• Task instructions
Pull out every line below that contains the string "time". Case counts.

• Supplied information
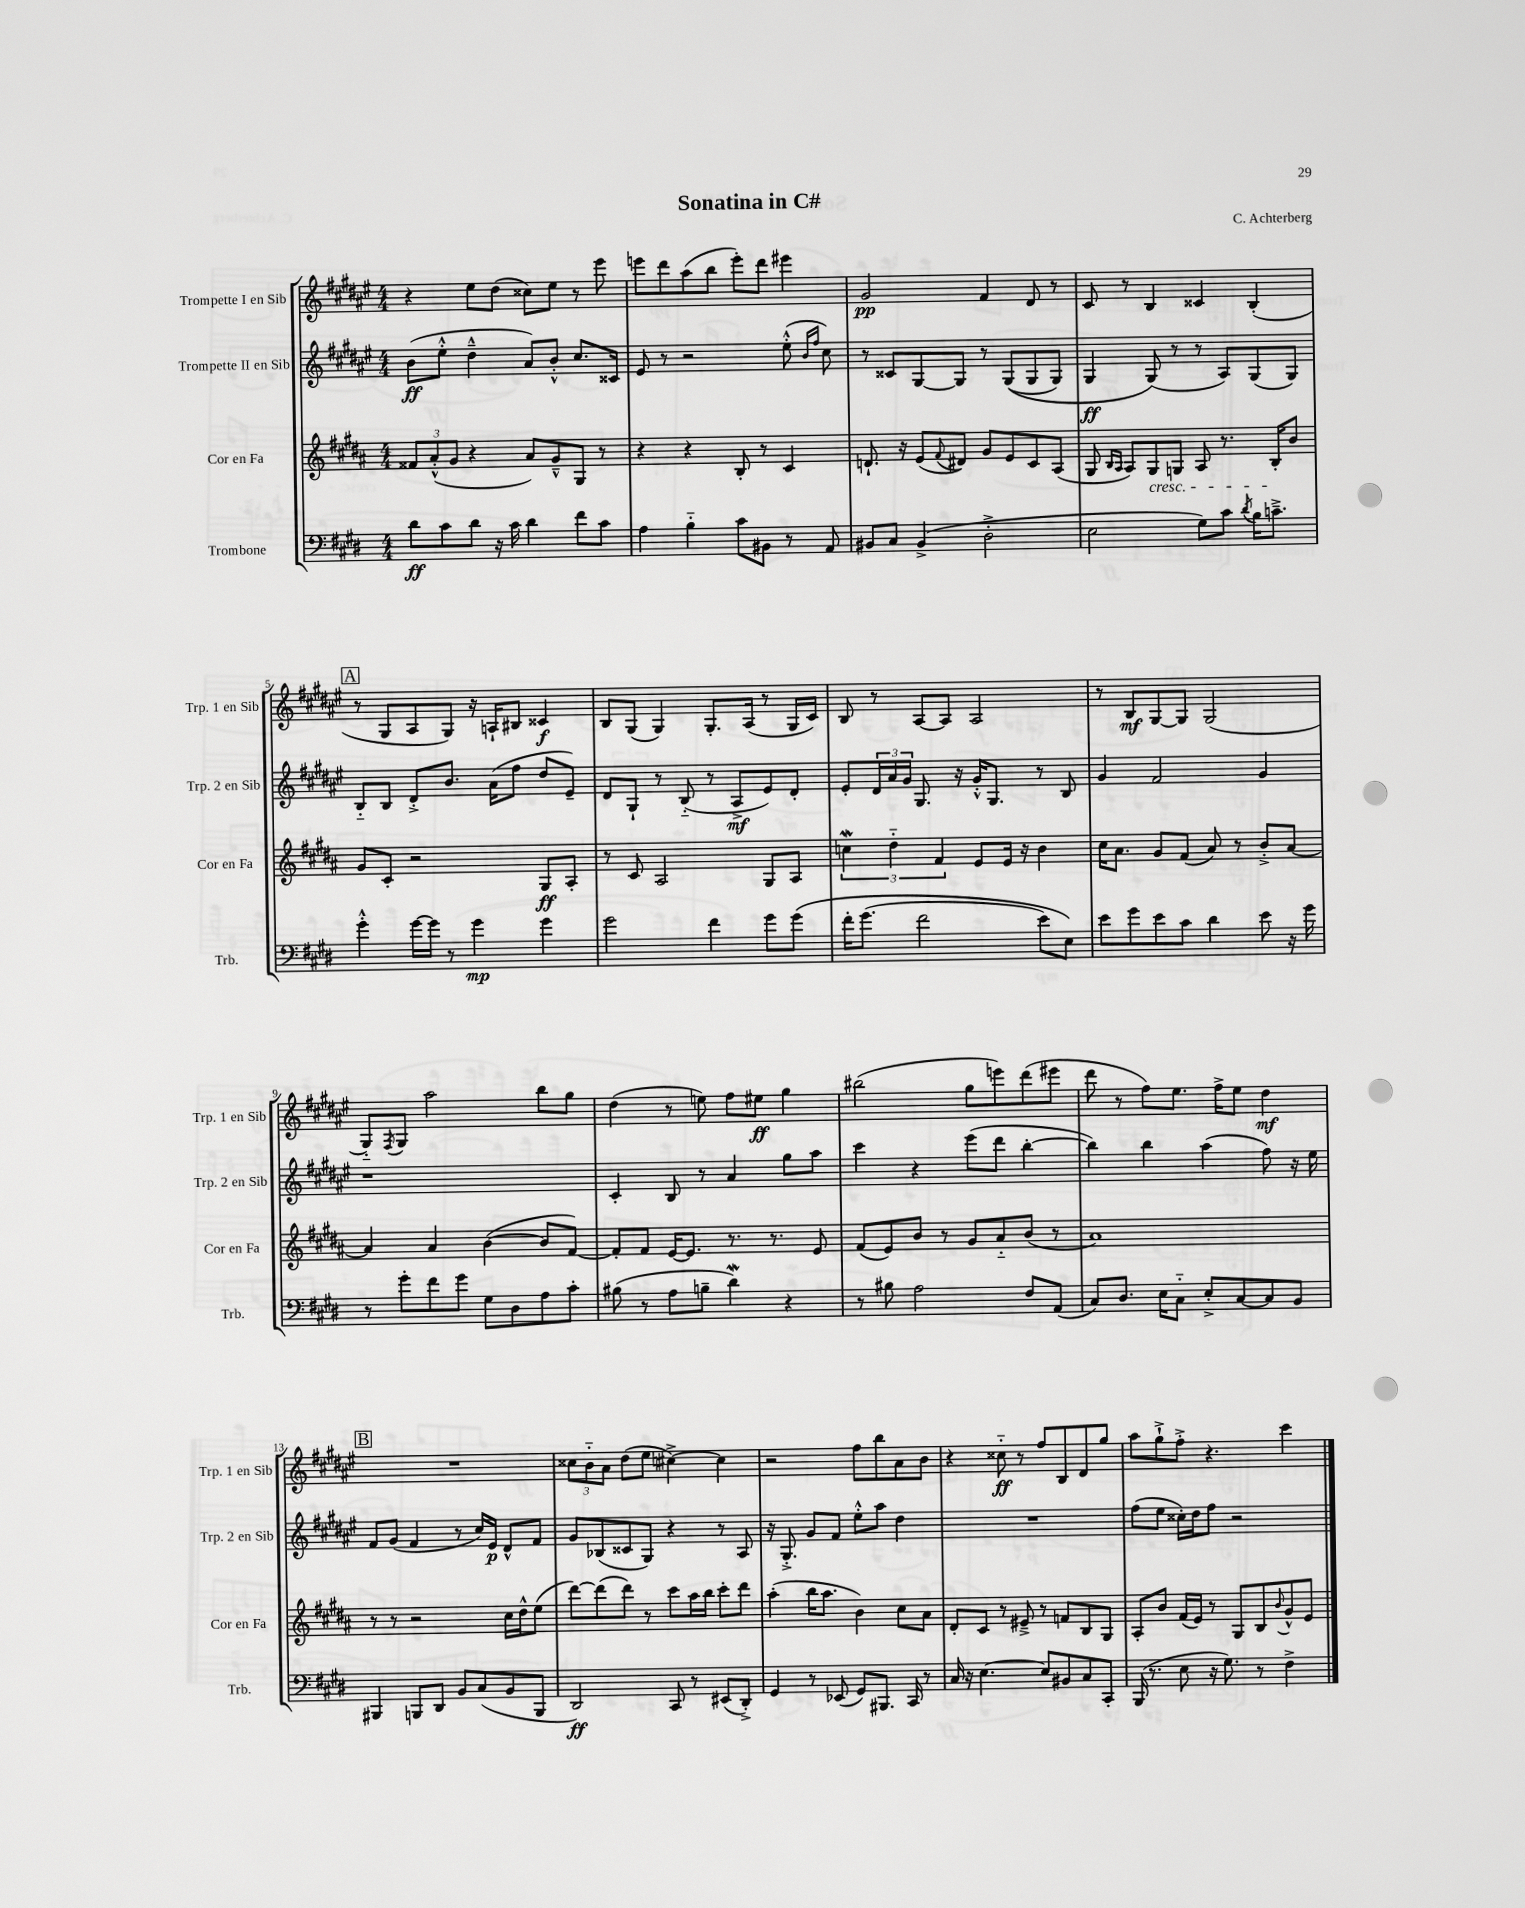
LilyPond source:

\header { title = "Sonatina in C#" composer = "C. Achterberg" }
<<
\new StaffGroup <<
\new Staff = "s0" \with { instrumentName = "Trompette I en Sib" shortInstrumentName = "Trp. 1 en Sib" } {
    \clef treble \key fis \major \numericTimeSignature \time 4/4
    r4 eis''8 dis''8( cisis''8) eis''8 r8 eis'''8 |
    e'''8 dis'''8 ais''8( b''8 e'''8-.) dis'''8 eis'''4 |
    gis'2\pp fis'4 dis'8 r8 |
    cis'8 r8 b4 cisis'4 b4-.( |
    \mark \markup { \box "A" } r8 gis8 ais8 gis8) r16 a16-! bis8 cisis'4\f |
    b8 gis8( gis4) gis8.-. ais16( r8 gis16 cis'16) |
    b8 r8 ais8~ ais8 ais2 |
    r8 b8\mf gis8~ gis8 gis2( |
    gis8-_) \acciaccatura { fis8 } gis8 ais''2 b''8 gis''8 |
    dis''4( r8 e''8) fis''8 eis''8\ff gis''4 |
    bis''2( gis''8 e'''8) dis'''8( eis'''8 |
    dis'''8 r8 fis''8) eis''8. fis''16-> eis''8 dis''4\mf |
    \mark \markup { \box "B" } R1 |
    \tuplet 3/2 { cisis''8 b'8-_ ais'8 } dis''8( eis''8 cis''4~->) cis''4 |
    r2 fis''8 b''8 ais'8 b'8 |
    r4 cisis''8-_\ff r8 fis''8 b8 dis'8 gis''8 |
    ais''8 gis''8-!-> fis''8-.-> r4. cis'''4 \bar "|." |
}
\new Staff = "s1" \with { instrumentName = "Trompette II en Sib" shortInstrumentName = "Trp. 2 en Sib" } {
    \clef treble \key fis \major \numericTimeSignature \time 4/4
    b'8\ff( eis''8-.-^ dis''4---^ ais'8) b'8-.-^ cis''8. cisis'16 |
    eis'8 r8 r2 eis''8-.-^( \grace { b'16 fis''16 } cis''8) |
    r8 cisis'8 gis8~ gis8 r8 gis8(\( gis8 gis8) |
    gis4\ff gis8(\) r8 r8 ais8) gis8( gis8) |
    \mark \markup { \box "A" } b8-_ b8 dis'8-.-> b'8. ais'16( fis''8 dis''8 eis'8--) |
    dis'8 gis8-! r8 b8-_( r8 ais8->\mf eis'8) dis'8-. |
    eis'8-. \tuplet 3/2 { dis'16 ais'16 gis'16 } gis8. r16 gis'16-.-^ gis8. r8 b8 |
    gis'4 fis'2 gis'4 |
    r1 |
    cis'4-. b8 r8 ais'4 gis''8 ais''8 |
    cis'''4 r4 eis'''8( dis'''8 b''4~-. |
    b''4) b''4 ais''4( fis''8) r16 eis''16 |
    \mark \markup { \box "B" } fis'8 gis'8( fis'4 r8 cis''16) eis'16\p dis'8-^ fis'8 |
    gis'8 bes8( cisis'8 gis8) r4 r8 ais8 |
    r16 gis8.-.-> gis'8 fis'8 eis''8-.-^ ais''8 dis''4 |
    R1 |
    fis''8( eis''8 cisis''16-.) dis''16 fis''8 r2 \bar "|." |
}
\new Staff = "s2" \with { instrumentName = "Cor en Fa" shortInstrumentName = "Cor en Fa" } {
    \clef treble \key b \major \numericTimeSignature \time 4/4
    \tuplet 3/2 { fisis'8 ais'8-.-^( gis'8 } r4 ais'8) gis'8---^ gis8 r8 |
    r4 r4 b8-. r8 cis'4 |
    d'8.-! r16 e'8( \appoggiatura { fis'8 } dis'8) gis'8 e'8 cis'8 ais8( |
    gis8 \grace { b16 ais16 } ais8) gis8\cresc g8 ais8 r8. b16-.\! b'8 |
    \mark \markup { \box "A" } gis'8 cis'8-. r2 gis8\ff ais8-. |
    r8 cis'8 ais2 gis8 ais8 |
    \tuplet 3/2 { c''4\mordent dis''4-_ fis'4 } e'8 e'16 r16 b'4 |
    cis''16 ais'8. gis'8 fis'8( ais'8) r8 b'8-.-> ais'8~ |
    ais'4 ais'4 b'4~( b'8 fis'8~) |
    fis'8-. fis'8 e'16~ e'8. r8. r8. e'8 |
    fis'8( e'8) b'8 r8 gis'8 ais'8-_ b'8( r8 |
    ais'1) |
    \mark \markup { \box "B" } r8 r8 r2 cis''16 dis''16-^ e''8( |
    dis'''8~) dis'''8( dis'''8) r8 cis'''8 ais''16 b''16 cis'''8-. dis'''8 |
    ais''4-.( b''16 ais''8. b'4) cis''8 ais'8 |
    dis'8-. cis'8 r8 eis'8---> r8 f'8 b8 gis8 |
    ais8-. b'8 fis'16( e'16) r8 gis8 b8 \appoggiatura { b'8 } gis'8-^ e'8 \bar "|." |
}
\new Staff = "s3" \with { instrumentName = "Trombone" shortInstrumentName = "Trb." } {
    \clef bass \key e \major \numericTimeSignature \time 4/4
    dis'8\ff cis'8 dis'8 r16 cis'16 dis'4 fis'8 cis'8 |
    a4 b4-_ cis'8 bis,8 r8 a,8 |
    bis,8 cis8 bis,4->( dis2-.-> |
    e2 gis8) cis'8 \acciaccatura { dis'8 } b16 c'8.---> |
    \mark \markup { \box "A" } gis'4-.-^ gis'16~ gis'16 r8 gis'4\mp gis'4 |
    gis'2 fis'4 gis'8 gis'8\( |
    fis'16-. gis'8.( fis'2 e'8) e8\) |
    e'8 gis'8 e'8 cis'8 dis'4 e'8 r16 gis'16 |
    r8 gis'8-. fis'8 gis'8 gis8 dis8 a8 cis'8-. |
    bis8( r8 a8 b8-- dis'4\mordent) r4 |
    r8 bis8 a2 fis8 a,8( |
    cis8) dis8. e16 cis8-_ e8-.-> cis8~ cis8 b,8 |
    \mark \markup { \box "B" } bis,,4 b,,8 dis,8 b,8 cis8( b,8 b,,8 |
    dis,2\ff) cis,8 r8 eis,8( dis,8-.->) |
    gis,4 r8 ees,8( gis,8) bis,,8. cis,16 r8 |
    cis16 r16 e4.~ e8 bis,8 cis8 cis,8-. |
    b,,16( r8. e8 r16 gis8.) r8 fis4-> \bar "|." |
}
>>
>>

...

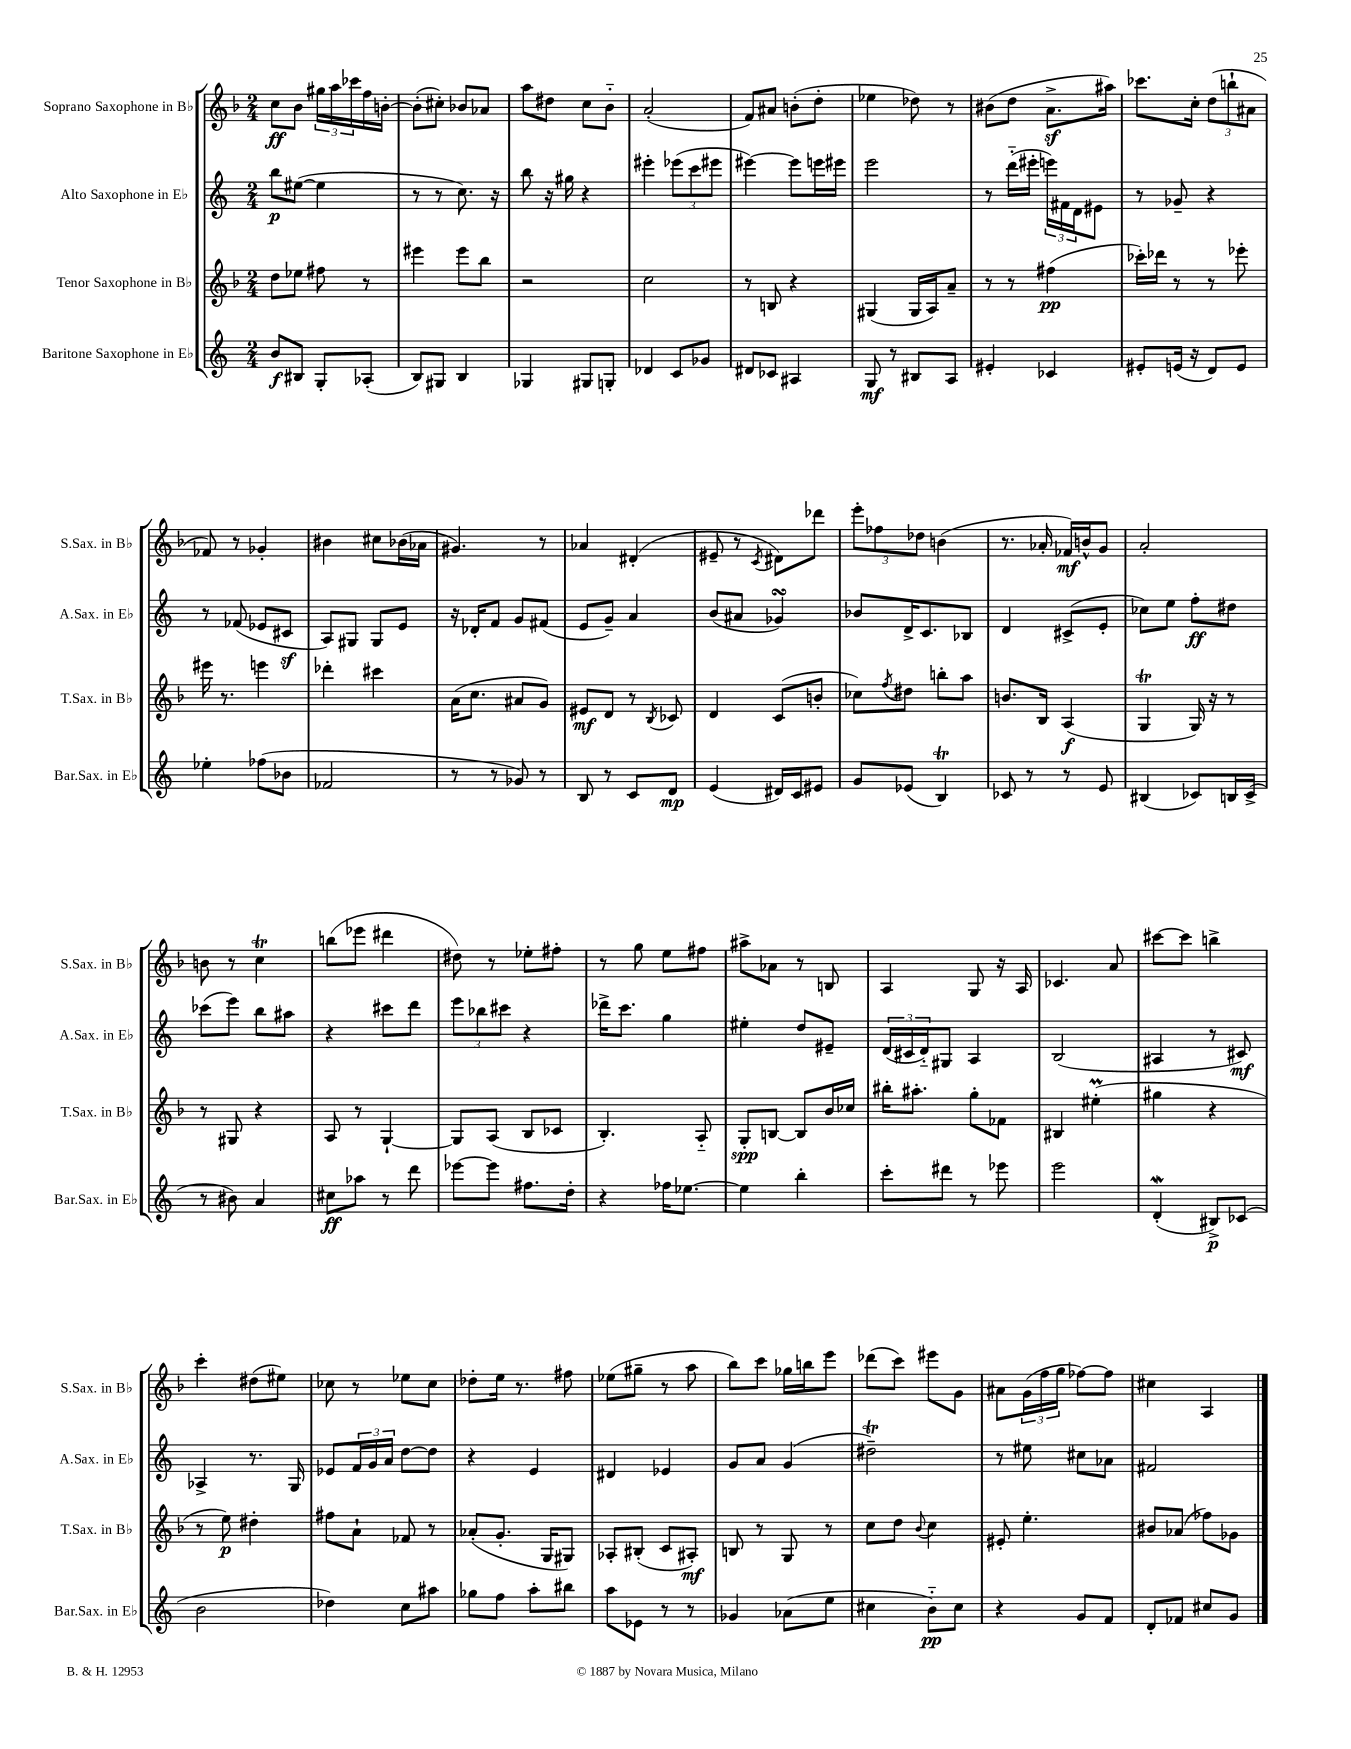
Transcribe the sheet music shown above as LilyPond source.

• Answer to this task
    \clef treble \key fis \major \numericTimeSignature \time 4/4
    \clef treble \key fis \major \numericTimeSignature \time 4/4
    \clef treble \key b \major \numericTimeSignature \time 4/4
    \clef bass \key e \major \numericTimeSignature \time 4/4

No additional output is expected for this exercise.